Difference listings:

=== Begin Enclosure ===

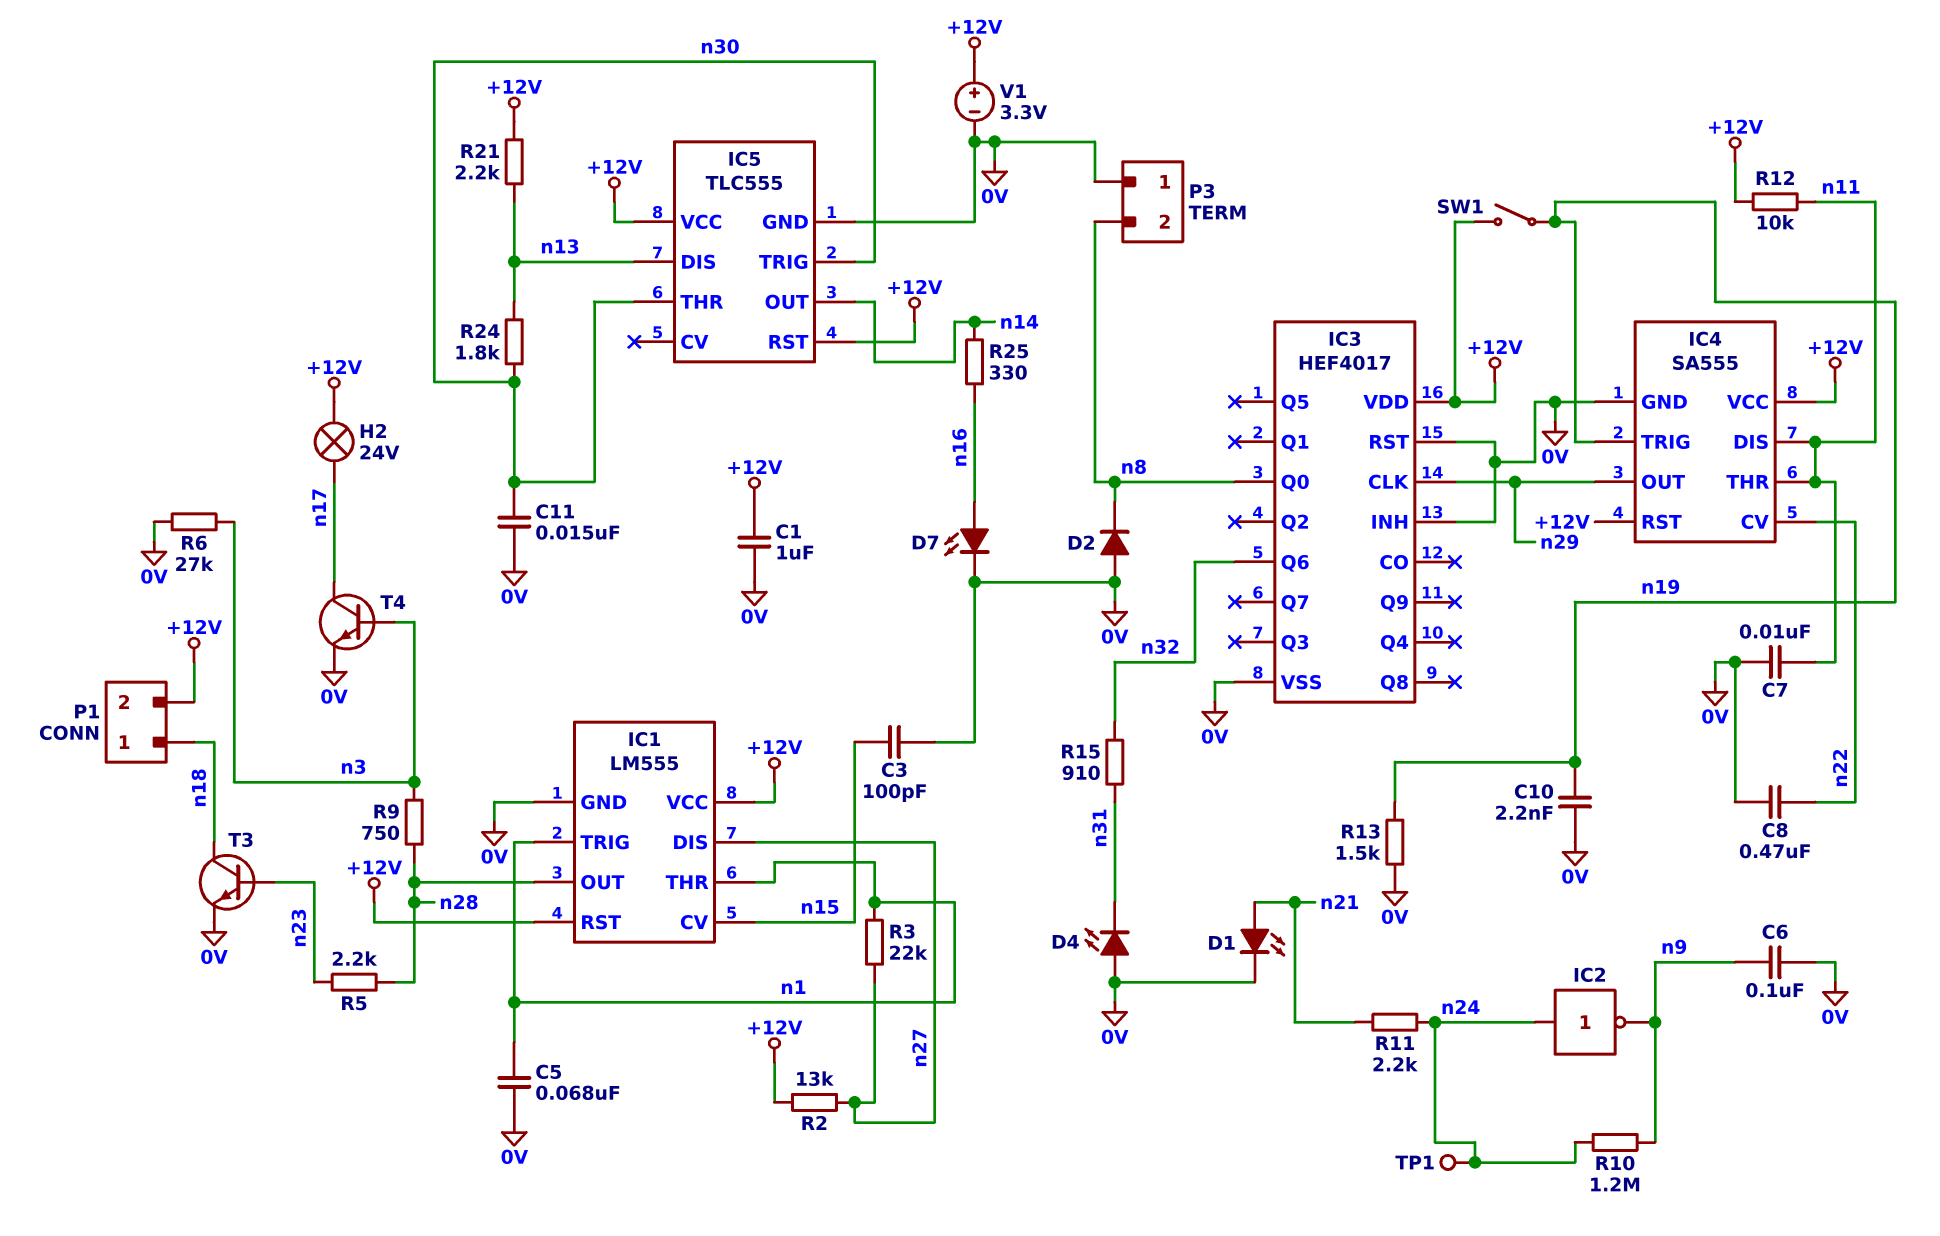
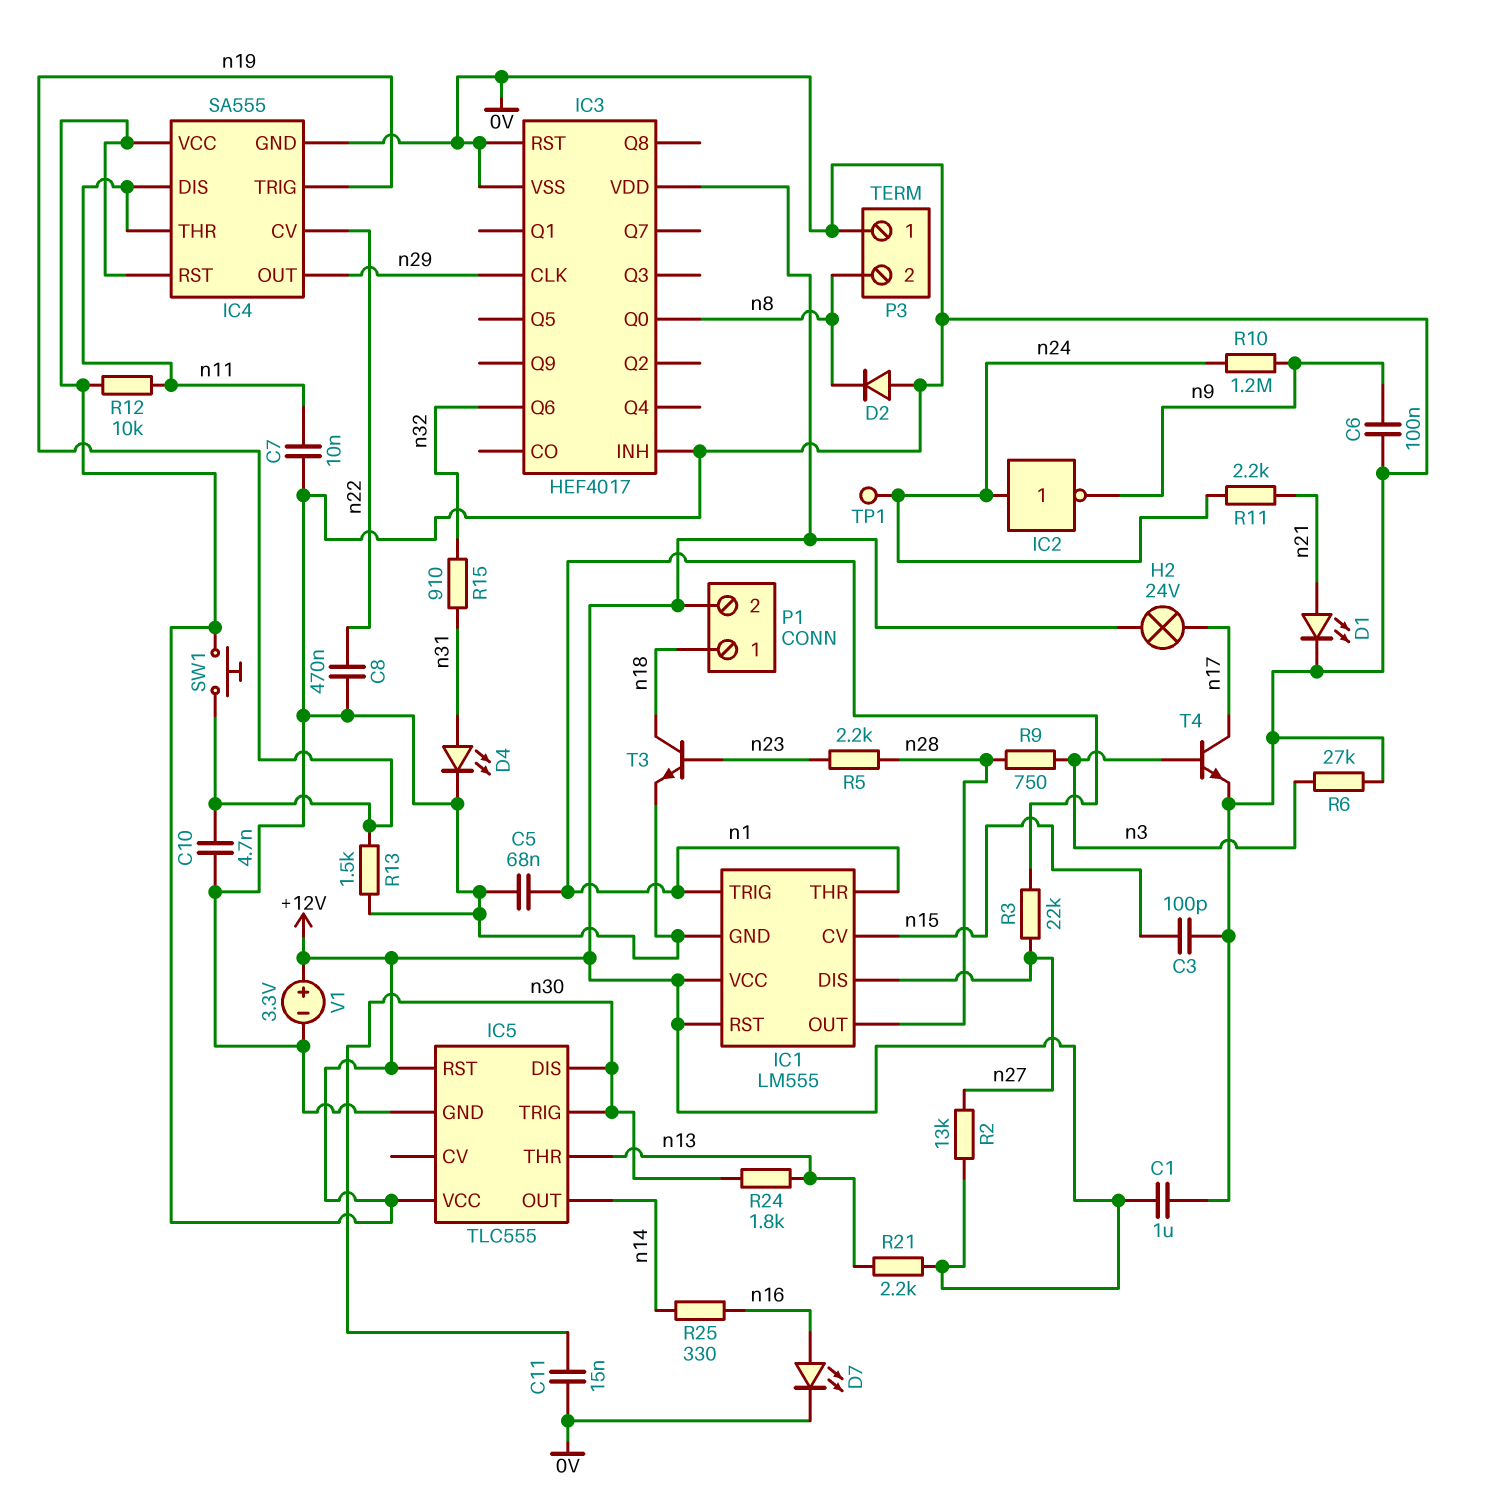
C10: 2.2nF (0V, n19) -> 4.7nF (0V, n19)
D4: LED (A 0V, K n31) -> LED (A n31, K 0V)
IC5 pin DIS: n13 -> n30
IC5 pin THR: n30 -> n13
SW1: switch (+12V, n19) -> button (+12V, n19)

=== End Enclosure ===

Exercise description: Your job is to copy every entry exactly. Omit the pictures.

Result of the task:
C10: 2.2nF (0V, n19) -> 4.7nF (0V, n19)
D4: LED (A 0V, K n31) -> LED (A n31, K 0V)
IC5 pin DIS: n13 -> n30
IC5 pin THR: n30 -> n13
SW1: switch (+12V, n19) -> button (+12V, n19)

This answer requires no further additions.